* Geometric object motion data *
◆ ◆ ◆ ◆ ◆
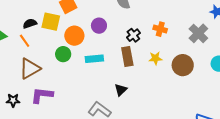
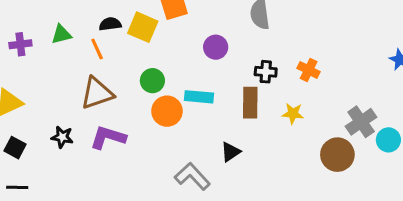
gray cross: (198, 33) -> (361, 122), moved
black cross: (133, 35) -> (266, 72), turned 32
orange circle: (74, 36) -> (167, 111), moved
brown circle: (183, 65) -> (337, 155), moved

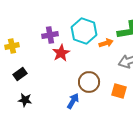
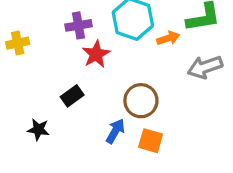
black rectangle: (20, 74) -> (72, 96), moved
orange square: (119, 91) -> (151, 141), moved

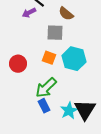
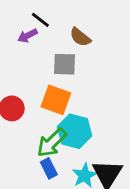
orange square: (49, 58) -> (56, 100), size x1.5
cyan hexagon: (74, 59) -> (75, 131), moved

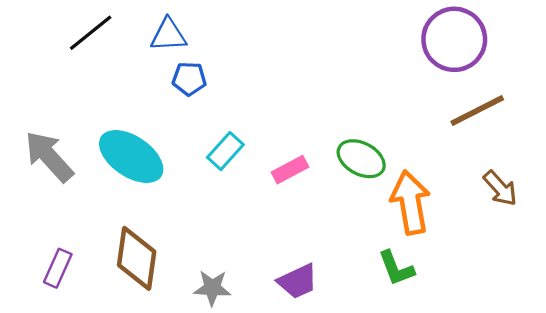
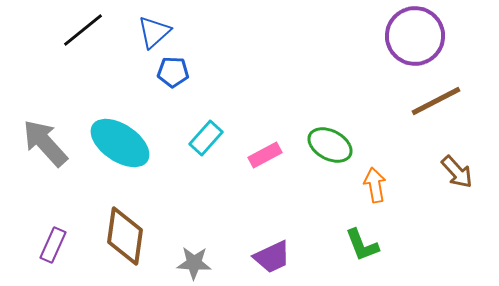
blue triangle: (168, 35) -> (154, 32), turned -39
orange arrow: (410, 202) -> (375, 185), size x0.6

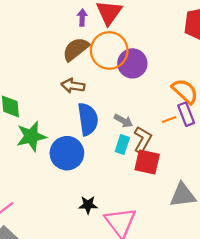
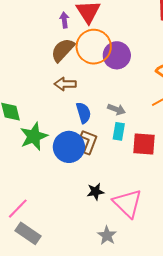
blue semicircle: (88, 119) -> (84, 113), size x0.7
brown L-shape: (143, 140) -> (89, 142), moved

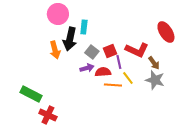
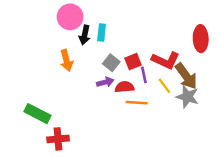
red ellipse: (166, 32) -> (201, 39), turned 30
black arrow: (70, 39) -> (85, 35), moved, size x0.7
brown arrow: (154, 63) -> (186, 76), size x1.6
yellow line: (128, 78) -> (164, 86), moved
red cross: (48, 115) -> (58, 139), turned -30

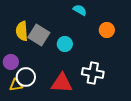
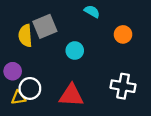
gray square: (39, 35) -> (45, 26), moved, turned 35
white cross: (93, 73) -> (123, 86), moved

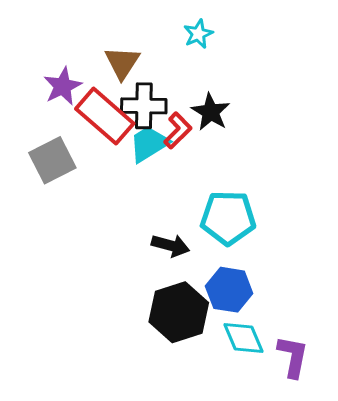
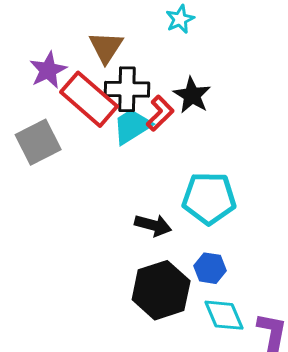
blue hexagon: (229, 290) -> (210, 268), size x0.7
◆ ◆ ◆ ◆ ◆
* PROBLEM TO SOLVE *
Restate each entry exactly, omitting pictures.

* YOUR RESPONSE *
gray cross: (198, 33) -> (361, 122), moved
black cross: (133, 35) -> (266, 72), turned 32
orange circle: (74, 36) -> (167, 111), moved
brown circle: (183, 65) -> (337, 155), moved

black rectangle: (20, 74) -> (72, 96), moved
orange square: (119, 91) -> (151, 141), moved

orange square: (49, 58) -> (56, 100), size x1.5
cyan hexagon: (74, 59) -> (75, 131), moved

blue triangle: (168, 35) -> (154, 32), turned -39
orange arrow: (410, 202) -> (375, 185), size x0.6

blue semicircle: (88, 119) -> (84, 113), size x0.7
brown L-shape: (143, 140) -> (89, 142), moved

red ellipse: (166, 32) -> (201, 39), turned 30
black arrow: (70, 39) -> (85, 35), moved, size x0.7
brown arrow: (154, 63) -> (186, 76), size x1.6
yellow line: (128, 78) -> (164, 86), moved
red cross: (48, 115) -> (58, 139), turned -30

gray square: (39, 35) -> (45, 26), moved, turned 35
white cross: (93, 73) -> (123, 86), moved

blue hexagon: (229, 290) -> (210, 268), size x0.7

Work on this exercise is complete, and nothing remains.